◆ **ASSIGNMENT**
Return exactly the lines from the one containing "(562, 274) = (237, 326): white" through the last line of the records below, both included, and leave out any pictures.

(Records from a collection)

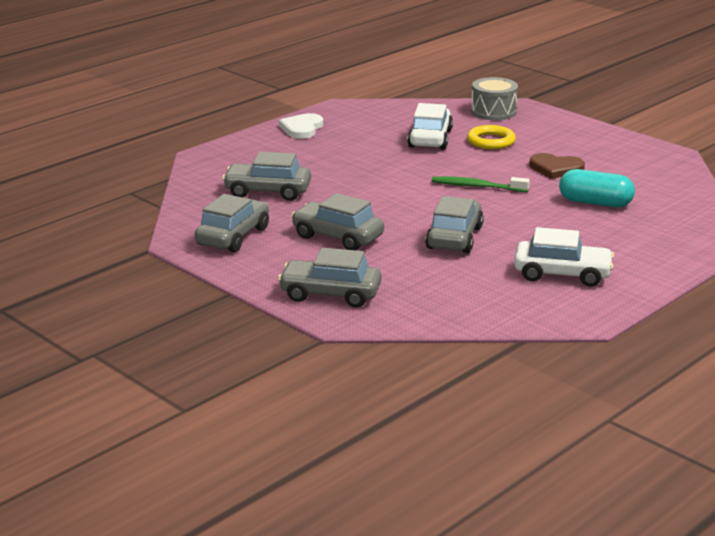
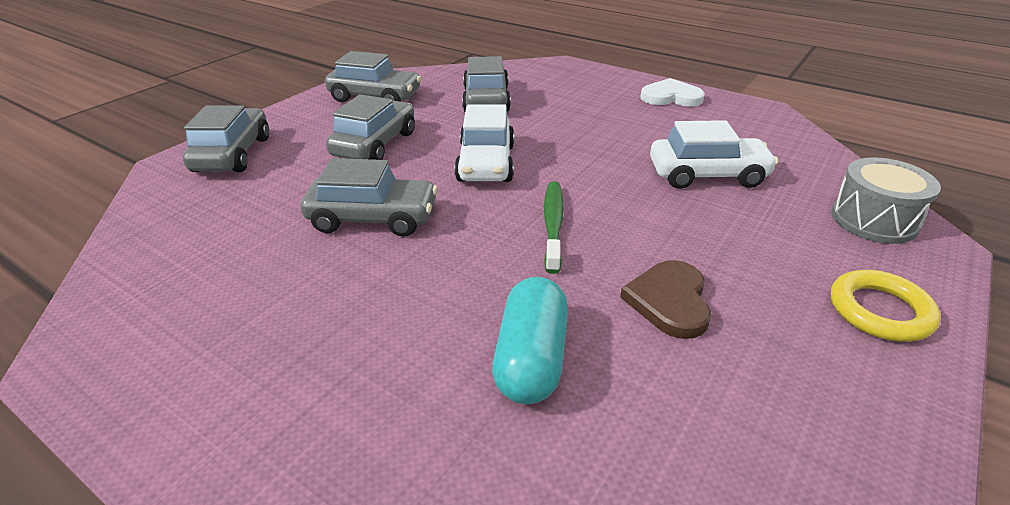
camera: 80 degrees right, 10 degrees up
(491, 141) = (740, 225): yellow ring -> yellow ring (880, 311)
(562, 274) = (237, 326): white car -> white car (486, 163)

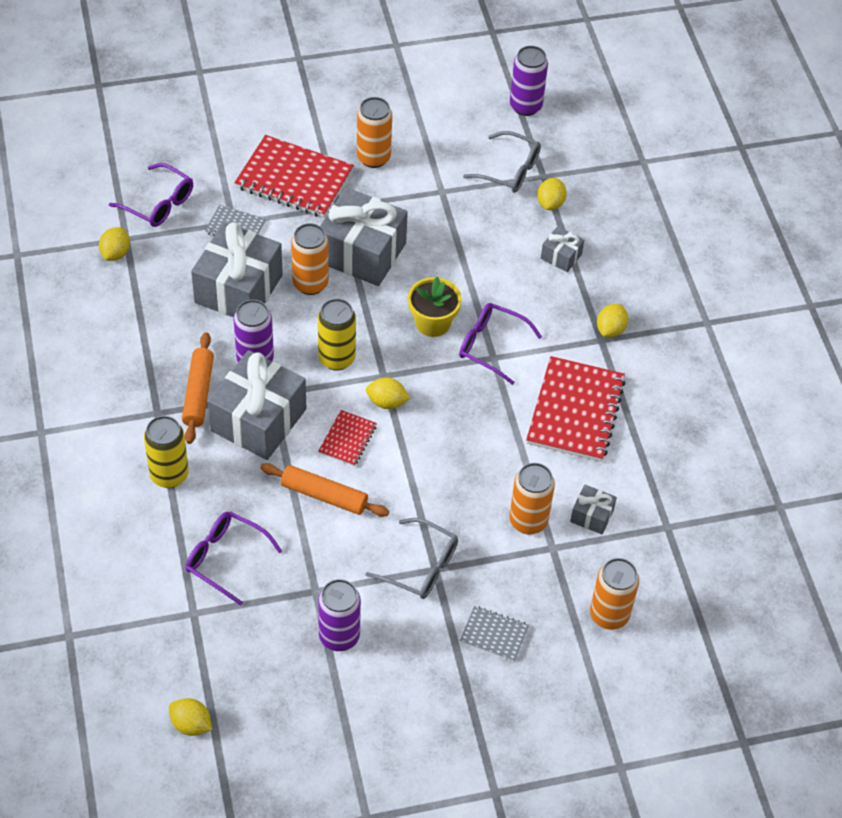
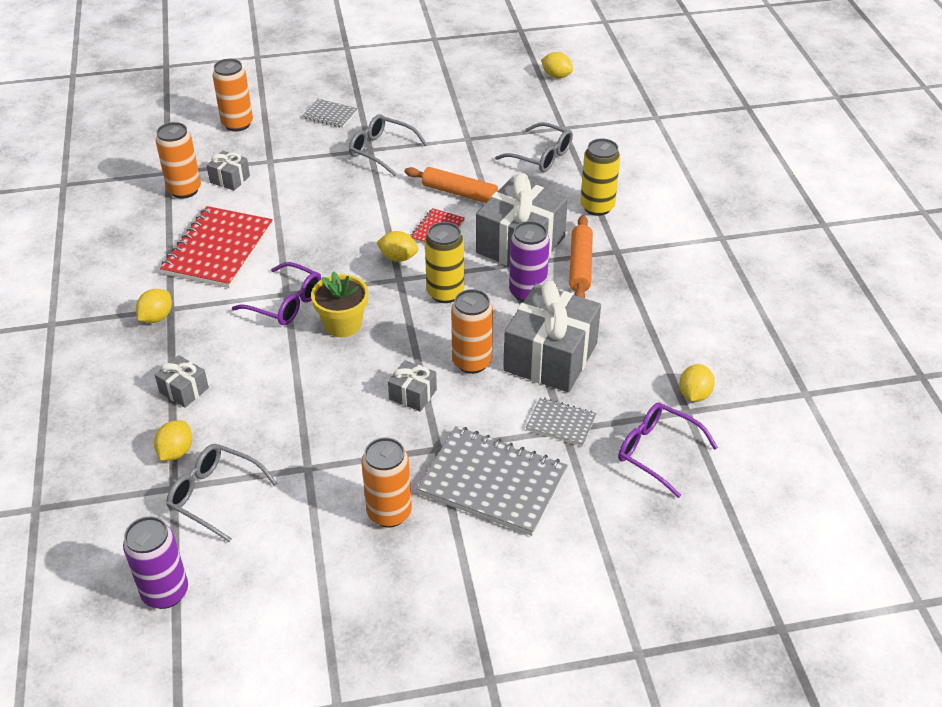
camera: 175 degrees left, 10 degrees down
(225, 558) = (541, 156): purple glasses -> grey glasses
(294, 179) = (492, 483): red notebook -> grey notebook
(339, 636) = (449, 115): purple can -> none
(362, 253) = (413, 394): grey gift -> grey gift, size x0.46
(528, 521) = (285, 176): orange can -> orange can (184, 190)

◆ **REPLY**
(562, 274) = (237, 326): white car -> white car (486, 163)

camera: 175 degrees left, 10 degrees down
(225, 558) = (541, 156): purple glasses -> grey glasses
(294, 179) = (492, 483): red notebook -> grey notebook
(339, 636) = (449, 115): purple can -> none
(362, 253) = (413, 394): grey gift -> grey gift, size x0.46
(528, 521) = (285, 176): orange can -> orange can (184, 190)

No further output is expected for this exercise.